:: Brief ::
Once you have located the line containing "[589, 114, 628, 176]" in the material below, return it exactly along with each line after it through the line containing "[314, 433, 380, 550]".

:::::

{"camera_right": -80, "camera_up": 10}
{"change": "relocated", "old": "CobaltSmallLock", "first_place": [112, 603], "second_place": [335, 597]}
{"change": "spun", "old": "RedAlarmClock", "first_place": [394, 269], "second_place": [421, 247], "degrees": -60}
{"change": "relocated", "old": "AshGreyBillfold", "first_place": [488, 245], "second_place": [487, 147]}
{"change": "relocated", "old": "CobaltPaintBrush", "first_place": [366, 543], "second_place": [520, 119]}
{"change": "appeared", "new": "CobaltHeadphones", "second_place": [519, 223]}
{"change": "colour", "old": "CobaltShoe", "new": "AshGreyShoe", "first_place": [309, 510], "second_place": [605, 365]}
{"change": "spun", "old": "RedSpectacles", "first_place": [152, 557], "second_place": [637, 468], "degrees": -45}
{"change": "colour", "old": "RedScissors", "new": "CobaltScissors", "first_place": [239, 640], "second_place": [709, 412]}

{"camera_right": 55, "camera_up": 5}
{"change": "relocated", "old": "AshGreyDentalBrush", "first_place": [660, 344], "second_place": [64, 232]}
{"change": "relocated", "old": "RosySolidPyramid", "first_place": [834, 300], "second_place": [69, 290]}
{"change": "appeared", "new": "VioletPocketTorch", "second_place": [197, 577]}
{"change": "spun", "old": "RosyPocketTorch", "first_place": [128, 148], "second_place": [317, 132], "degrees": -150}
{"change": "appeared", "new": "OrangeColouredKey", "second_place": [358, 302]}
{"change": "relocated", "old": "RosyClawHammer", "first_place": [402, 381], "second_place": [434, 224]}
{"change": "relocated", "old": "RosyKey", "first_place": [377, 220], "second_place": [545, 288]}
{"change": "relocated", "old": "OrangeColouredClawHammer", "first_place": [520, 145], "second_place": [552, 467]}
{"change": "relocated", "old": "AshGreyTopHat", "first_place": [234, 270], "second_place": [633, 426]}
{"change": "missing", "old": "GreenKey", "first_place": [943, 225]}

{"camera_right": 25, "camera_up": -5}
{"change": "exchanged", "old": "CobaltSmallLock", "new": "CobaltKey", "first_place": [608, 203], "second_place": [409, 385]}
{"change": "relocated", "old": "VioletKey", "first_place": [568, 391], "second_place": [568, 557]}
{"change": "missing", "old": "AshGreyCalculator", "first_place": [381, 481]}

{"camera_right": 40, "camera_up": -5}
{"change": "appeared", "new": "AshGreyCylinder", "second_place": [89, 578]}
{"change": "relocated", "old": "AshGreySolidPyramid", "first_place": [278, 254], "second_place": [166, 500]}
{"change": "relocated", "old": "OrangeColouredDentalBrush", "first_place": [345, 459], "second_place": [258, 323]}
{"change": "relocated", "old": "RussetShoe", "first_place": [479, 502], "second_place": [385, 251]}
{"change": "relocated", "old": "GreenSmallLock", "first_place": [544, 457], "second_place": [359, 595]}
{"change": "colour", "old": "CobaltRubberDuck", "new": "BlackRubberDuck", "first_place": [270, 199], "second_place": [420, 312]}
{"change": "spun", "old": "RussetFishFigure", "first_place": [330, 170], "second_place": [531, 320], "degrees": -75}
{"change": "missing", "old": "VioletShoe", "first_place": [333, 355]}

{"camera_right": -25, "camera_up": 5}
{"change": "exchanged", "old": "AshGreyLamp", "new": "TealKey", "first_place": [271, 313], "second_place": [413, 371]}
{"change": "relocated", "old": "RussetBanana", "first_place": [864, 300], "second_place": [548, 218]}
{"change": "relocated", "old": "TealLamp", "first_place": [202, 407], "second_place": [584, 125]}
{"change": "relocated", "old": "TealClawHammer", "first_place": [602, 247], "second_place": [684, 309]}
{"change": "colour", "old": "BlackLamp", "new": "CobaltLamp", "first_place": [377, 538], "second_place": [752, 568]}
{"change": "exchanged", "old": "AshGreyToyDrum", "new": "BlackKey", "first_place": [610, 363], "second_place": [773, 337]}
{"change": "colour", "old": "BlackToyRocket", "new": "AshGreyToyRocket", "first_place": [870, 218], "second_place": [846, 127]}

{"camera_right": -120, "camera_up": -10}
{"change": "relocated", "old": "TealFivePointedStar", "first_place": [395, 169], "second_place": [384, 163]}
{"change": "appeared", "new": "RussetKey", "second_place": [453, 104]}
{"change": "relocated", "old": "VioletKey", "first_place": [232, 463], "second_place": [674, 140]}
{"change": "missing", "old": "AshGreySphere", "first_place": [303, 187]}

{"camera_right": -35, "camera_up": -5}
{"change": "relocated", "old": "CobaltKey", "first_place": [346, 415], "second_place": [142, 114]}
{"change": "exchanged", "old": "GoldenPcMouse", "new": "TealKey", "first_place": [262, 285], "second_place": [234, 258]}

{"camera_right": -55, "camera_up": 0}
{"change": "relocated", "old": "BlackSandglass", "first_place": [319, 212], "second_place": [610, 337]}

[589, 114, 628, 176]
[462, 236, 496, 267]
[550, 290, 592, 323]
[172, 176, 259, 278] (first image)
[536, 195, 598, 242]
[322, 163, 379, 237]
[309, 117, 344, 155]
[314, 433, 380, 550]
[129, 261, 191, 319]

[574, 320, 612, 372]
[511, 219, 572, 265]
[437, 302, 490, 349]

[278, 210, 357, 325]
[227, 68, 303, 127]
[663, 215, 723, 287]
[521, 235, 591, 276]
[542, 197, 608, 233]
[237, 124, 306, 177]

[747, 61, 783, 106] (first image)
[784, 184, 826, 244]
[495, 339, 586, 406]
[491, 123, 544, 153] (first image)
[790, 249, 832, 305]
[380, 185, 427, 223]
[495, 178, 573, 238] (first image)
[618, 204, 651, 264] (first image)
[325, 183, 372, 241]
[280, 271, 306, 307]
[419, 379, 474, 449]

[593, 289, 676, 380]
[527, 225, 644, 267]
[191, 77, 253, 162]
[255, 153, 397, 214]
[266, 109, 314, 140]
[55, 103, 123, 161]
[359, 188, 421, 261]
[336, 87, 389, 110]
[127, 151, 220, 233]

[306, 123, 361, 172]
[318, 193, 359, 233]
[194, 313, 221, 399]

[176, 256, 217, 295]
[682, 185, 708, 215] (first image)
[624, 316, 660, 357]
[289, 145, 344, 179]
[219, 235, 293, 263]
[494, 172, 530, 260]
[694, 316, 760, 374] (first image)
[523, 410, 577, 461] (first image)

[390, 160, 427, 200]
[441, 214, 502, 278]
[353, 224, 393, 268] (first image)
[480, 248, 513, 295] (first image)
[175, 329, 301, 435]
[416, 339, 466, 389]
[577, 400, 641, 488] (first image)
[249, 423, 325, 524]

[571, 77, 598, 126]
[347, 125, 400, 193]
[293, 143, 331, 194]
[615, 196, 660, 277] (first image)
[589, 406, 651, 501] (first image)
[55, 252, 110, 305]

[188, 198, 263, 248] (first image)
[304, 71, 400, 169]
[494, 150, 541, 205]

:::::

:: Task response ::
[589, 114, 628, 176]
[462, 236, 496, 267]
[550, 290, 592, 323]
[172, 176, 259, 278] (first image)
[536, 195, 598, 242]
[322, 163, 379, 237]
[309, 117, 344, 155]
[314, 433, 380, 550]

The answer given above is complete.